(Dataset records Opens)
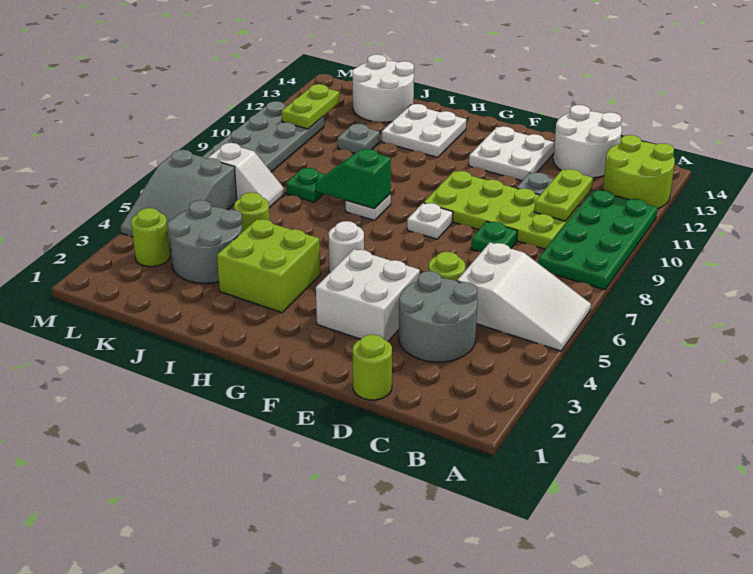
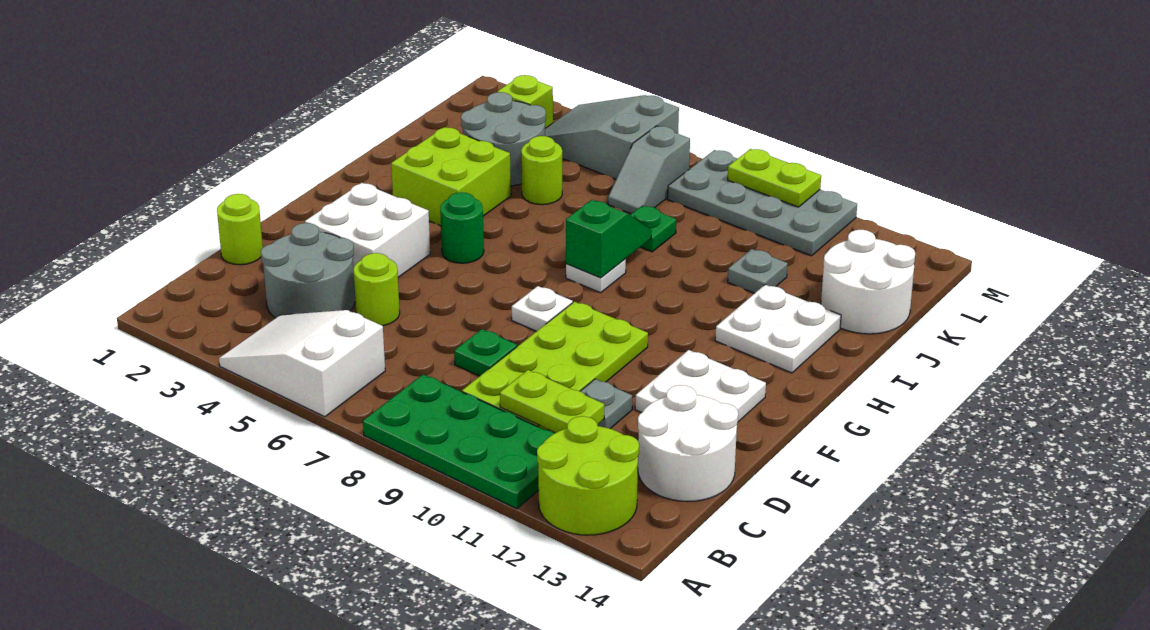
white slope A5:C6 level 1 top C -> white slope A4:B6 level 1 top 6
white round brick G5 level 1 -> green round brick G5 level 1
white slope K7:L7 level 1 top L -> grey slope K7:L7 level 1 top L
lime round brick L3 level 1 -> lime brick L3 level 1
lime plate L11:L12 level 2 -> lime plate M9:M10 level 2

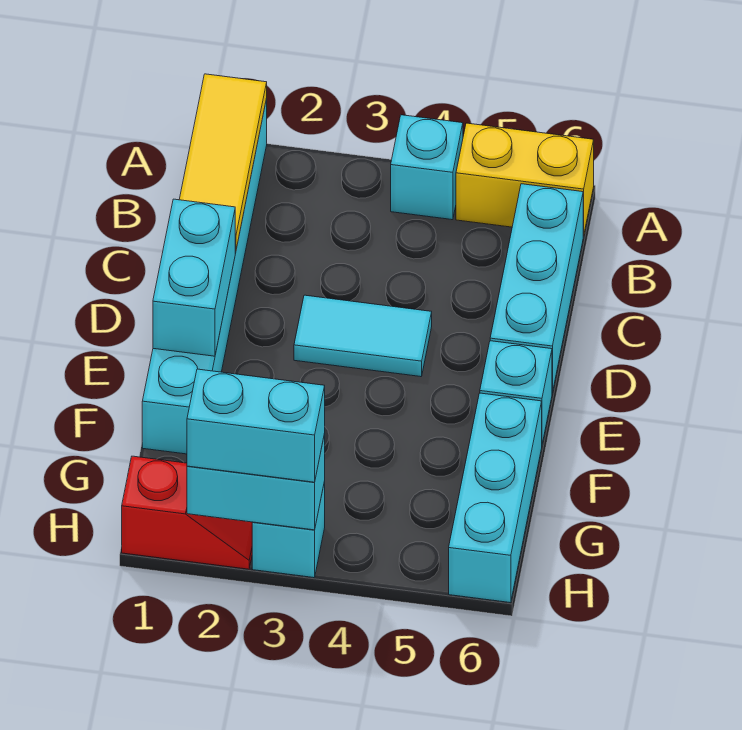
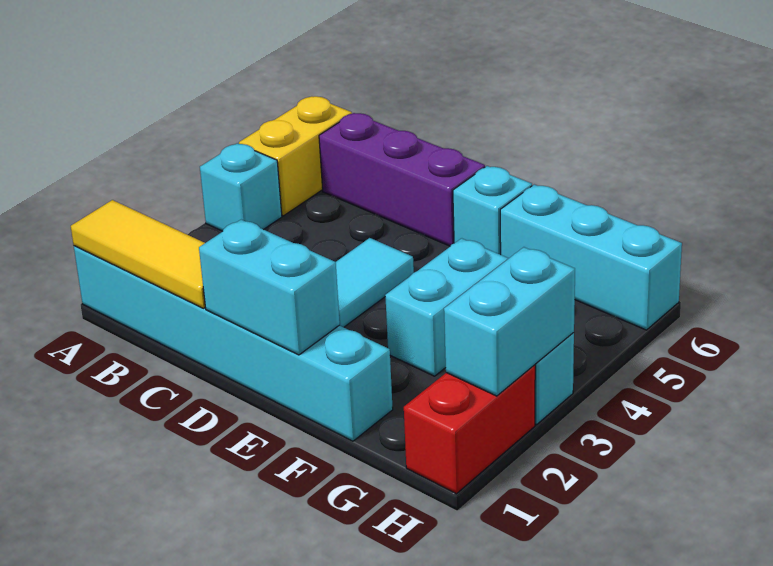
cyan brick B6:D6 level 1 -> purple brick B6:D6 level 1
red slope H1:H2 level 1 top 1 -> red brick H1:H2 level 1
cyan brick H2:H3 level 3 -> cyan brick F3:F4 level 1

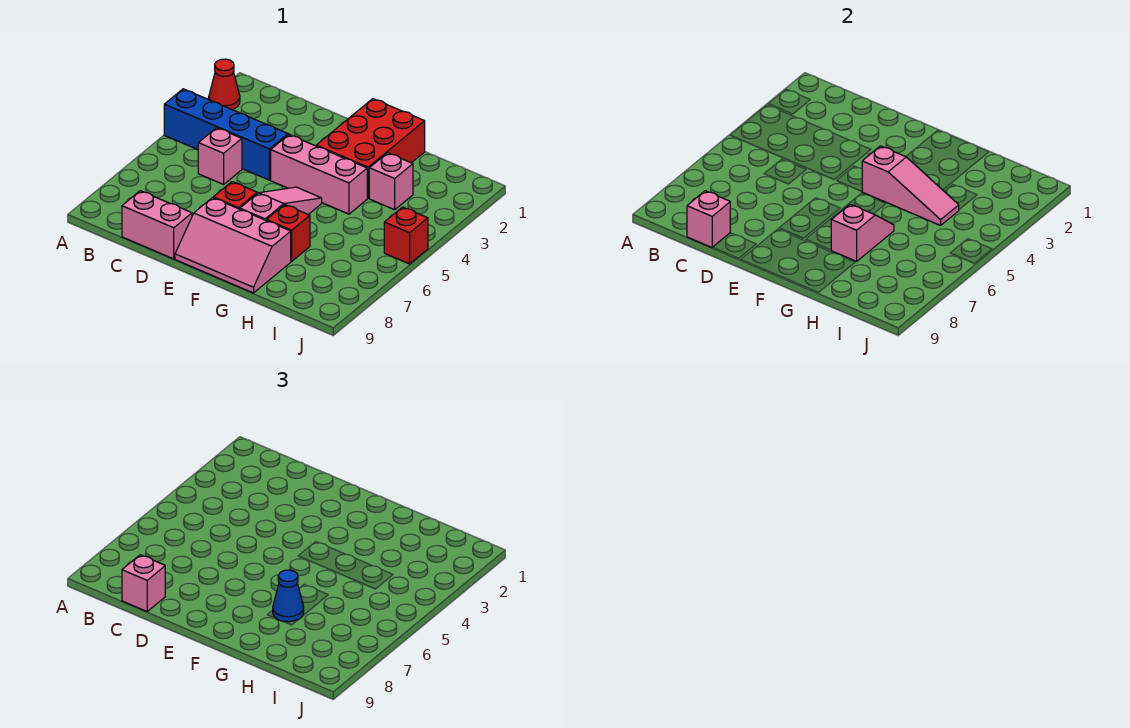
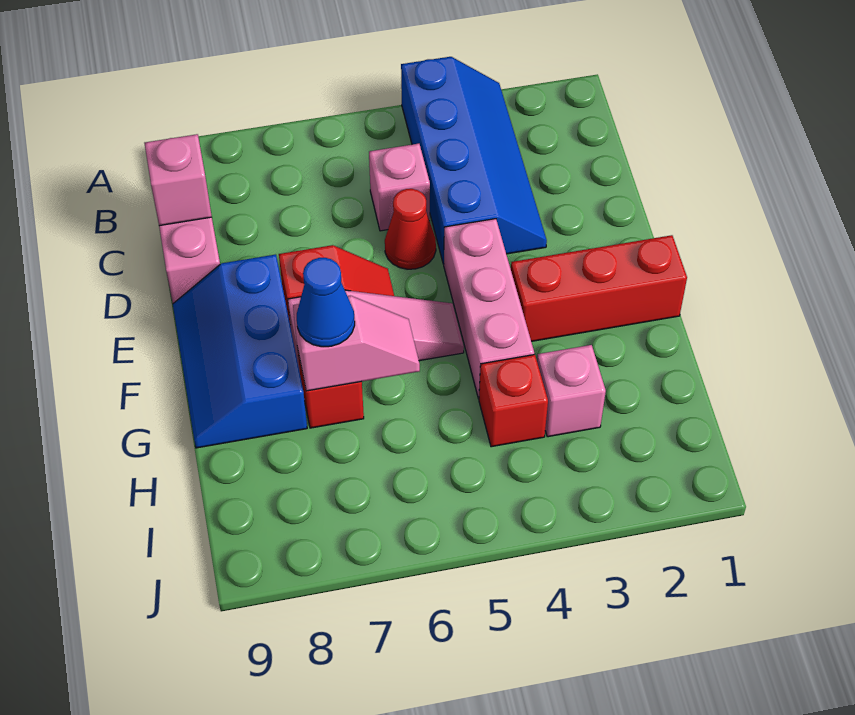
red cone A2 level 1 -> red cone D5 level 1
pink brick C9 level 3 -> none
pink slope E8:G9 level 1 top 8 -> blue slope E8:G9 level 1 top 8
red brick F1:G3 level 1 -> red brick F1:F3 level 1
pink slope F4:H4 level 2 top F -> none
red brick J5 level 1 -> red brick H4 level 1

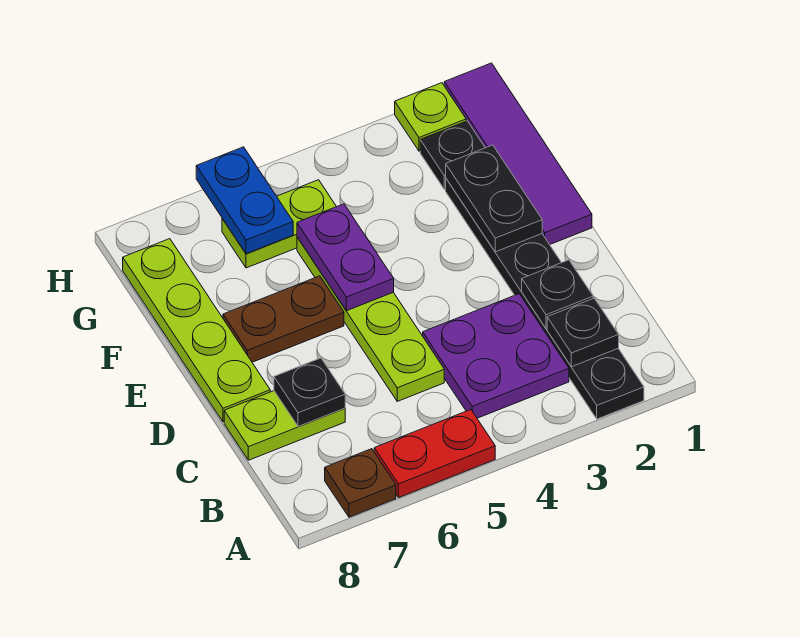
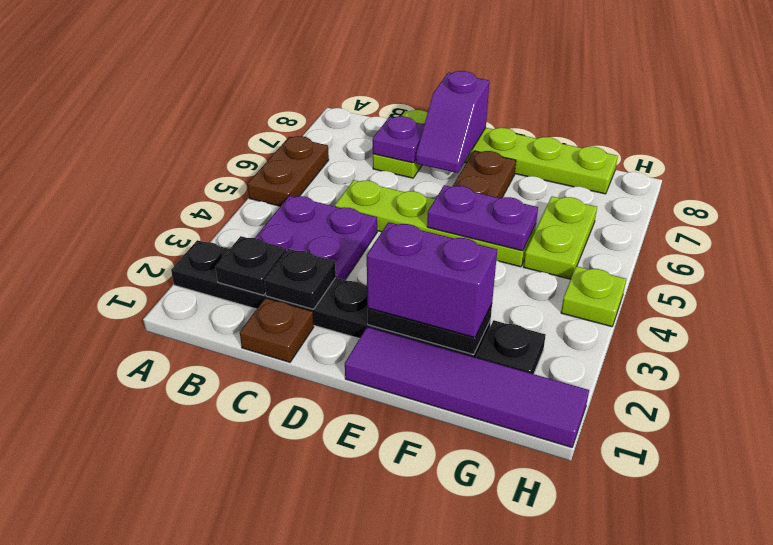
red plate A5:A6 level 1 -> brown plate A5:A6 level 1
brown plate A7 level 1 -> brown plate C1 level 1
black plate C7 level 2 -> purple plate C7 level 2
none -> purple slope D7:D8 level 2 top 8
none -> purple brick E2:F2 level 3
blue plate G6:H6 level 2 -> none
lime plate H2 level 1 -> lime plate H4 level 1

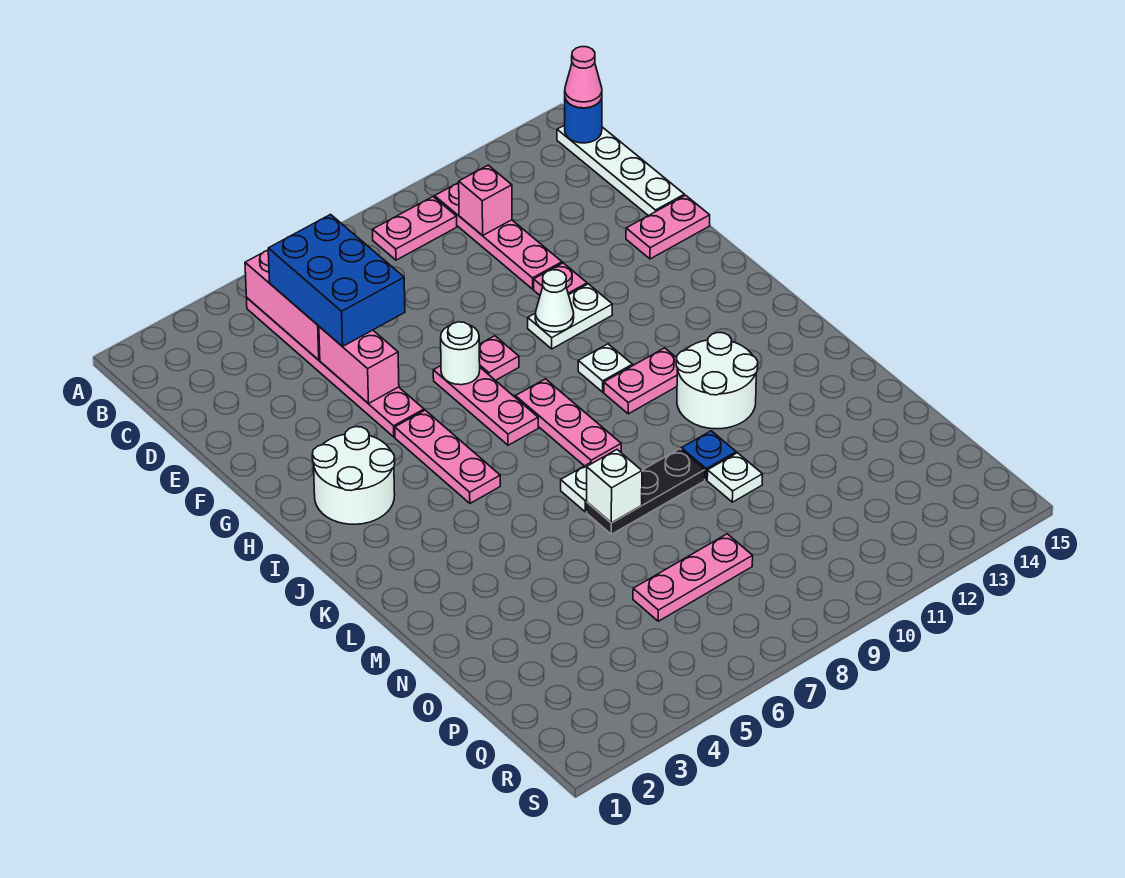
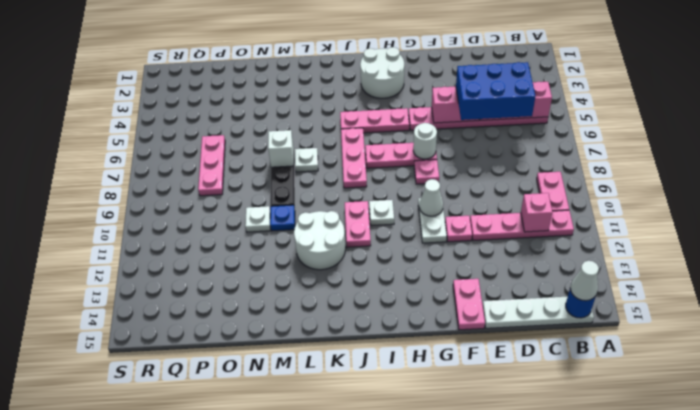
pink cone B15 level 3 -> white cone B15 level 3
pink plate I8:K8 level 1 -> pink plate J6:J8 level 1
(Dataset records Closes)
**Task requirements**. Give the records again exactly, without pictures.

**Response**.
white slope A5:C6 level 1 top C -> white slope A4:B6 level 1 top 6
white round brick G5 level 1 -> green round brick G5 level 1
white slope K7:L7 level 1 top L -> grey slope K7:L7 level 1 top L
lime round brick L3 level 1 -> lime brick L3 level 1
lime plate L11:L12 level 2 -> lime plate M9:M10 level 2

cyan brick B6:D6 level 1 -> purple brick B6:D6 level 1
red slope H1:H2 level 1 top 1 -> red brick H1:H2 level 1
cyan brick H2:H3 level 3 -> cyan brick F3:F4 level 1

red cone A2 level 1 -> red cone D5 level 1
pink brick C9 level 3 -> none
pink slope E8:G9 level 1 top 8 -> blue slope E8:G9 level 1 top 8
red brick F1:G3 level 1 -> red brick F1:F3 level 1
pink slope F4:H4 level 2 top F -> none
red brick J5 level 1 -> red brick H4 level 1

red plate A5:A6 level 1 -> brown plate A5:A6 level 1
brown plate A7 level 1 -> brown plate C1 level 1
black plate C7 level 2 -> purple plate C7 level 2
none -> purple slope D7:D8 level 2 top 8
none -> purple brick E2:F2 level 3
blue plate G6:H6 level 2 -> none
lime plate H2 level 1 -> lime plate H4 level 1

pink cone B15 level 3 -> white cone B15 level 3
pink plate I8:K8 level 1 -> pink plate J6:J8 level 1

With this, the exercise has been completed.